**TASK DETAILS**
Please repeat, exactly as written, the line containing "camera: 85 degrees right, 10 degrees up" and every line after it through the end of the records below.

**SOURCE RECORDS**
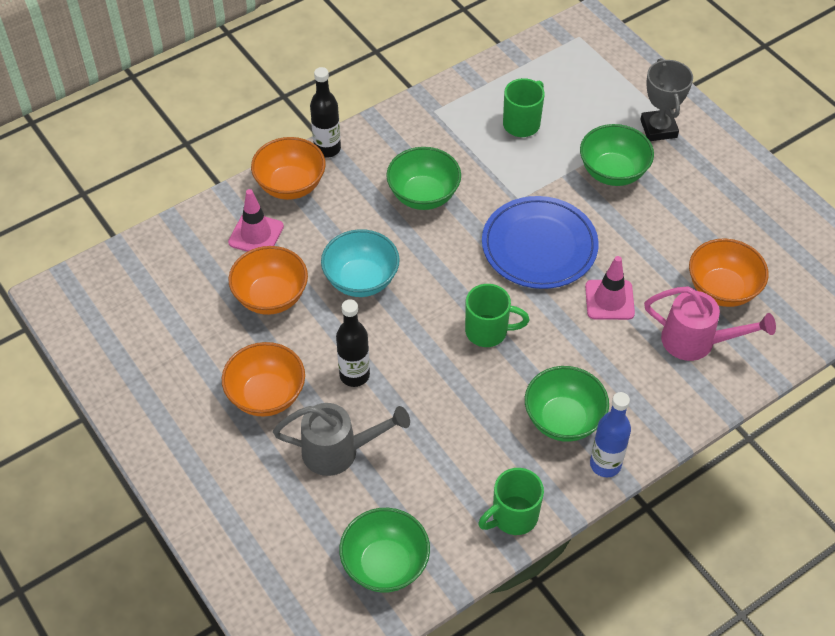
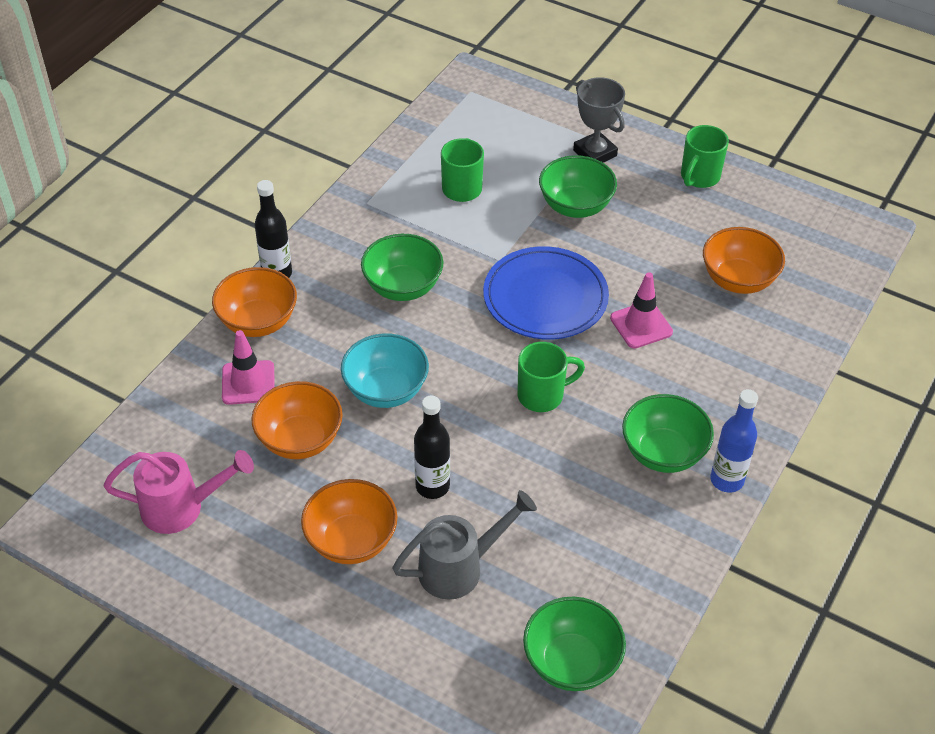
camera: 25 degrees left, 5 degrees down
(513, 517) = (669, 564): green mug -> green mug (699, 177)
(696, 341) = (743, 335): pink watering can -> pink watering can (181, 507)

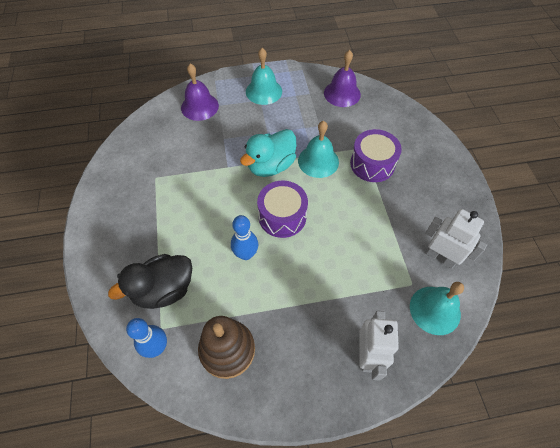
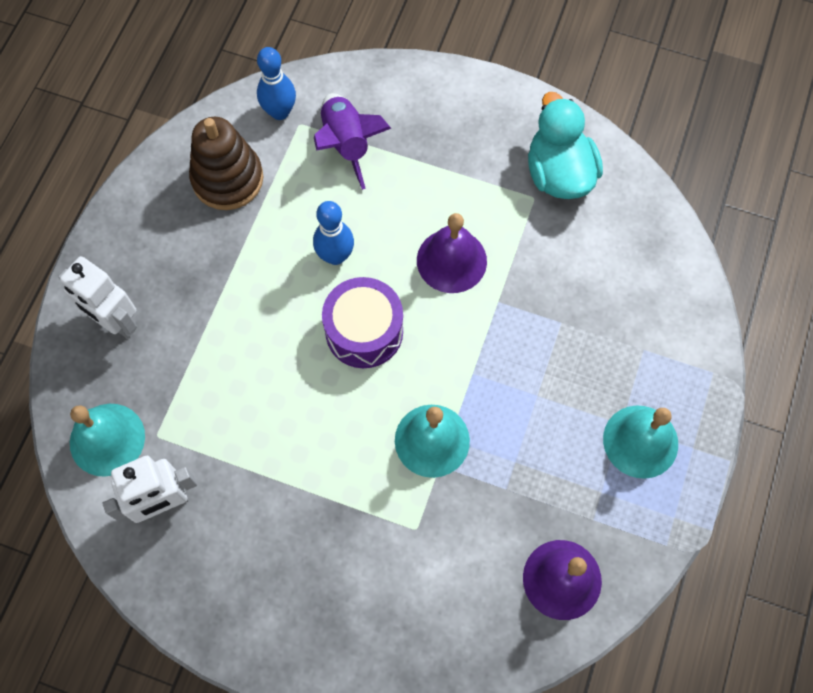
camera: 120 degrees right, 10 degrees up
(164, 290) = (346, 144): black duck -> purple rocket
(199, 106) = (655, 318): purple bell -> purple bell (451, 260)
(271, 166) = (464, 364): turquoise duck -> turquoise duck (558, 173)
(372, 164) = (376, 522): purple drum -> none

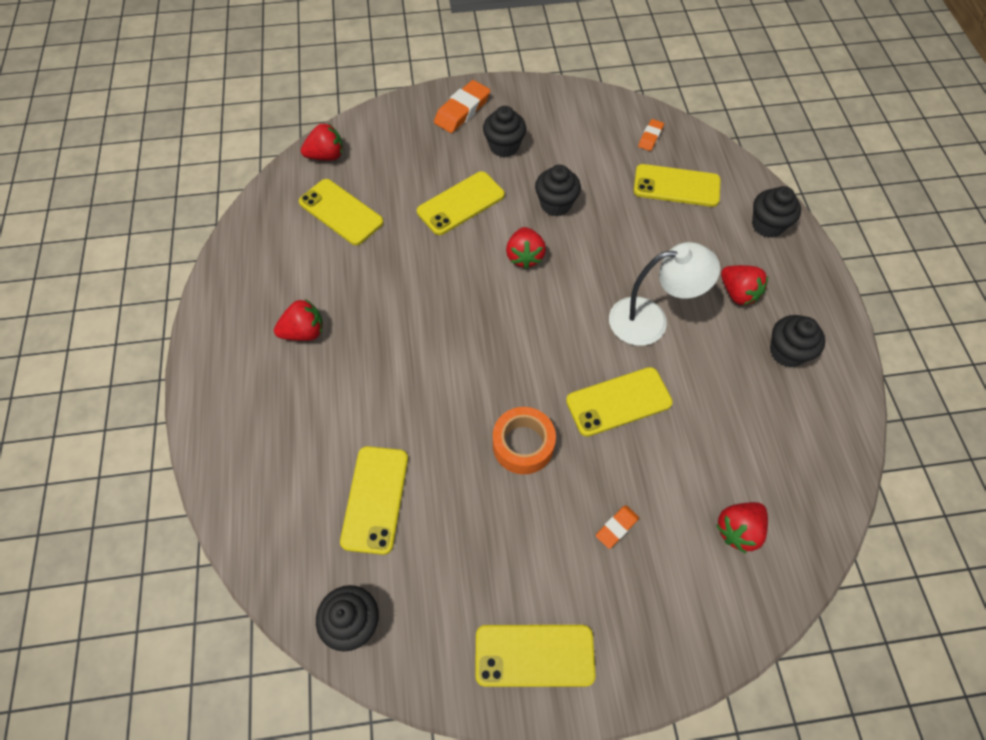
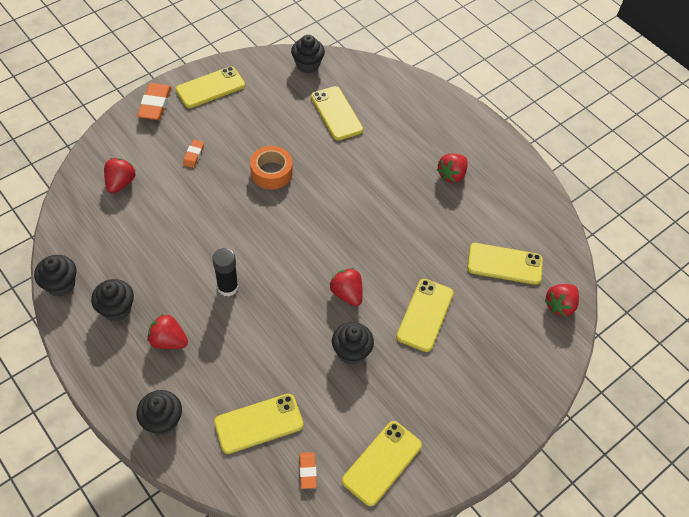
camera: 145 degrees right, 5 degrees down
(462, 111) = (493, 410): orange eraser -> orange eraser (155, 104)
(504, 146) = (430, 389): black cupcake -> black cupcake (61, 284)
(618, 401) = (224, 222): yellow phone -> yellow phone (382, 463)
(650, 320) = (228, 287): white lamp -> black glue stick

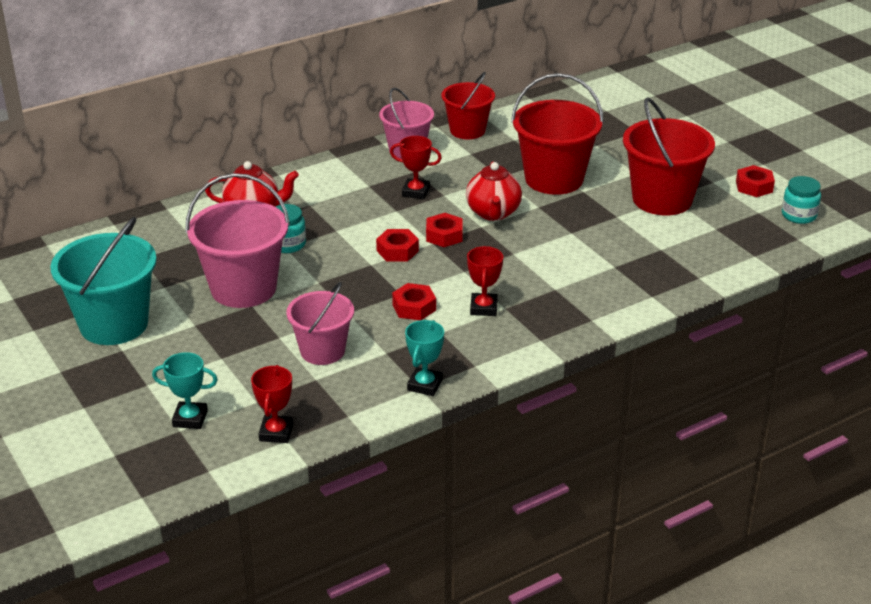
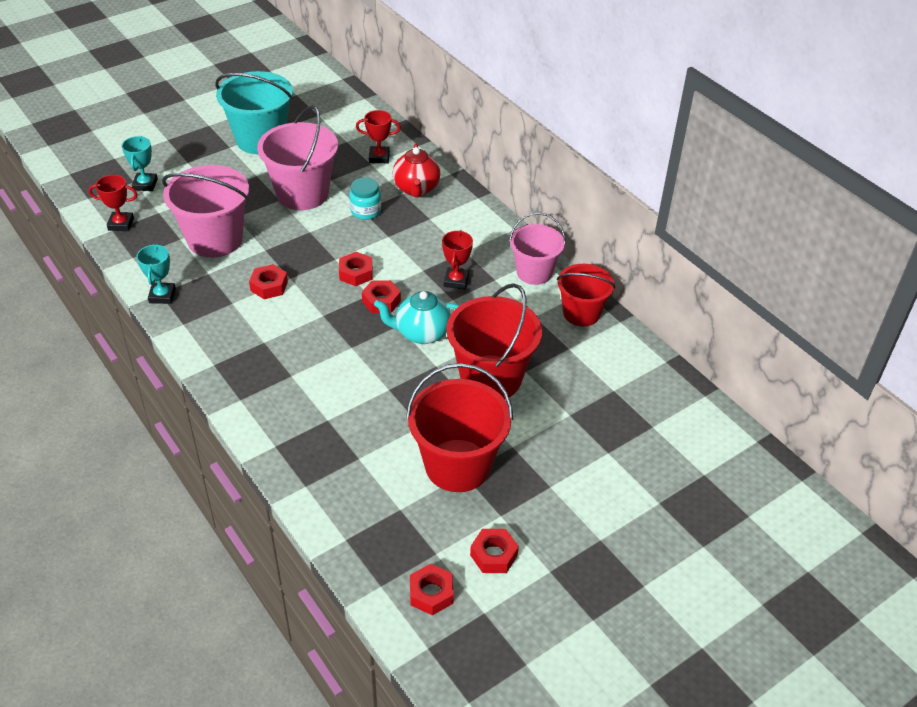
camera: 85 degrees right, 10 degrees up
(322, 351) = (215, 239): pink bucket -> pink bucket, size x1.56
(425, 385) = (162, 296): turquoise trophy -> turquoise trophy turned 75 degrees clockwise
(483, 308) = (265, 328): red trophy -> red trophy (379, 157)
(493, 213) = (421, 333): red teapot -> turquoise teapot
(799, 215) = (431, 593): turquoise jar -> red nut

**RESULT BELOW**
camera: 85 degrees right, 10 degrees up
(322, 351) = (215, 239): pink bucket -> pink bucket, size x1.56
(425, 385) = (162, 296): turquoise trophy -> turquoise trophy turned 75 degrees clockwise
(483, 308) = (265, 328): red trophy -> red trophy (379, 157)
(493, 213) = (421, 333): red teapot -> turquoise teapot
(799, 215) = (431, 593): turquoise jar -> red nut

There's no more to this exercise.